● WHAT YOU WILL DO: Please retype every record exactly as it appears, omitting the pictures.

(Beginning of INFORMATION SUPPLIED)

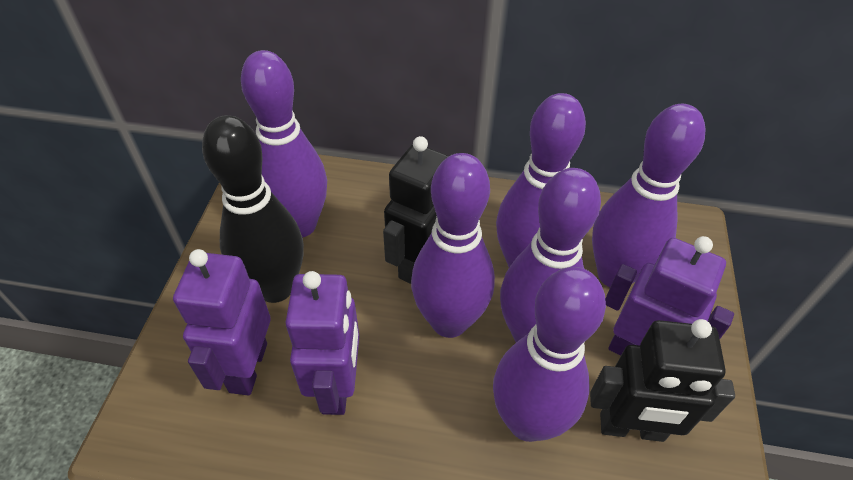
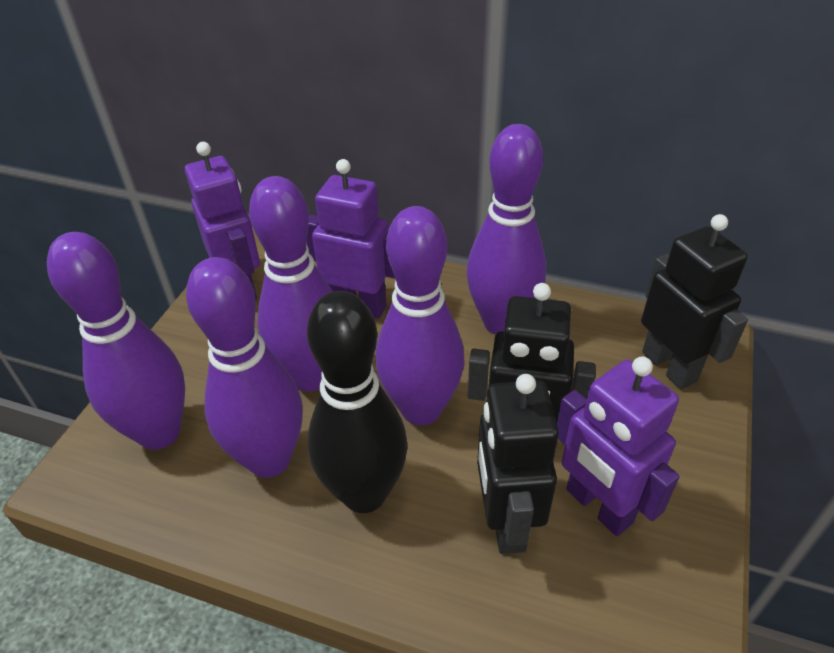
black robot: 2 -> 3
purple bowling pin: 6 -> 5

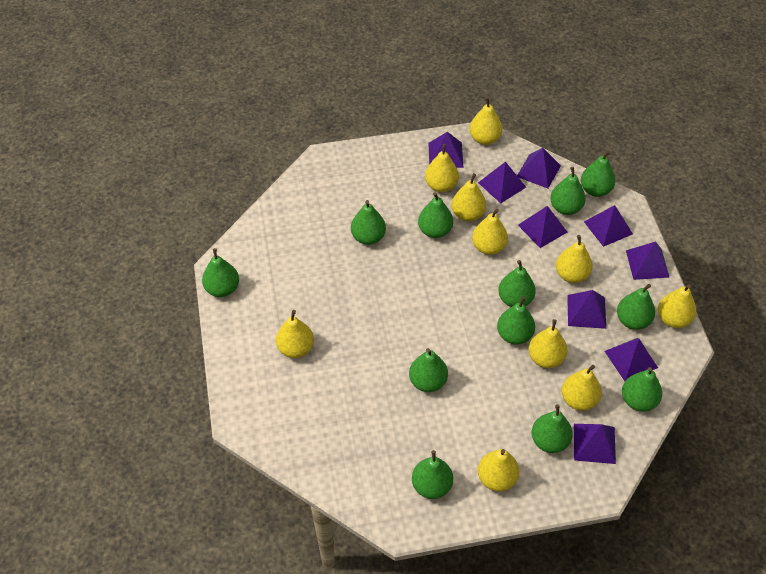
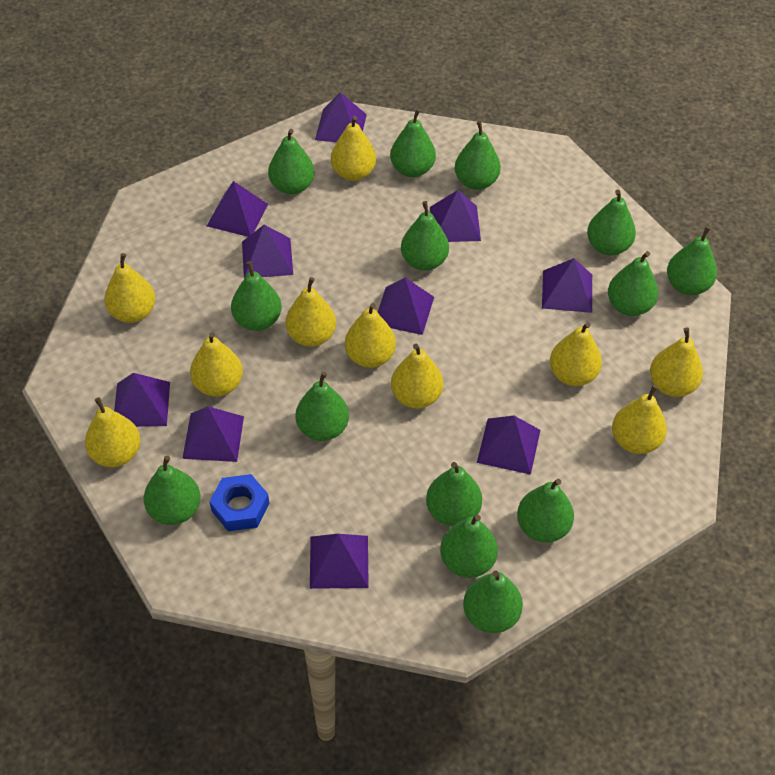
blue nut: 0 -> 1
green pear: 12 -> 14
purple pyramid: 9 -> 10

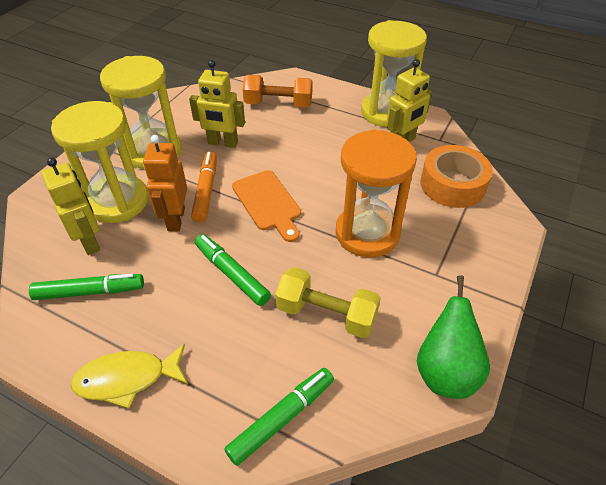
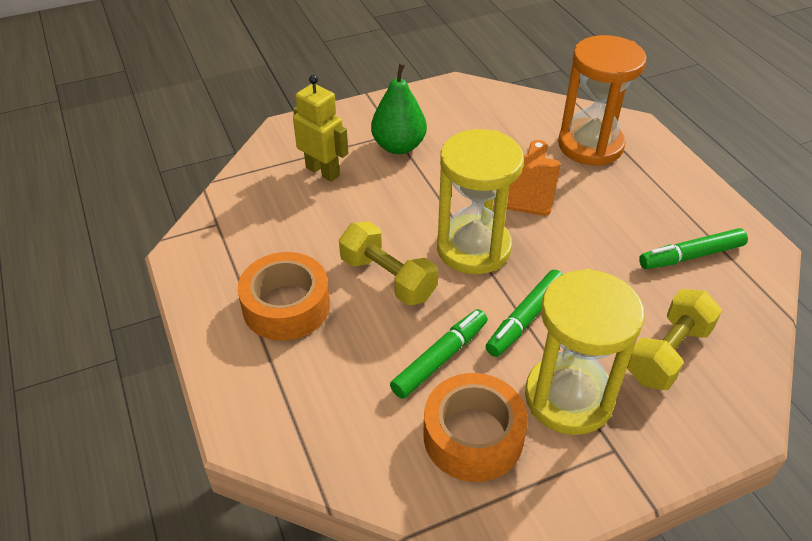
orange dumbbell: 1 -> 0
orange marker: 1 -> 0
orange robot: 1 -> 0
orange tape: 1 -> 2
yellow dumbbell: 1 -> 2
yellow fish: 1 -> 0
yellow hourglass: 3 -> 2
yellow robot: 3 -> 1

(End of INFORMATION SUPPLIED)

● SOLUTION FOR THIS PROBLEM:
black robot: 2 -> 3
purple bowling pin: 6 -> 5

blue nut: 0 -> 1
green pear: 12 -> 14
purple pyramid: 9 -> 10

orange dumbbell: 1 -> 0
orange marker: 1 -> 0
orange robot: 1 -> 0
orange tape: 1 -> 2
yellow dumbbell: 1 -> 2
yellow fish: 1 -> 0
yellow hourglass: 3 -> 2
yellow robot: 3 -> 1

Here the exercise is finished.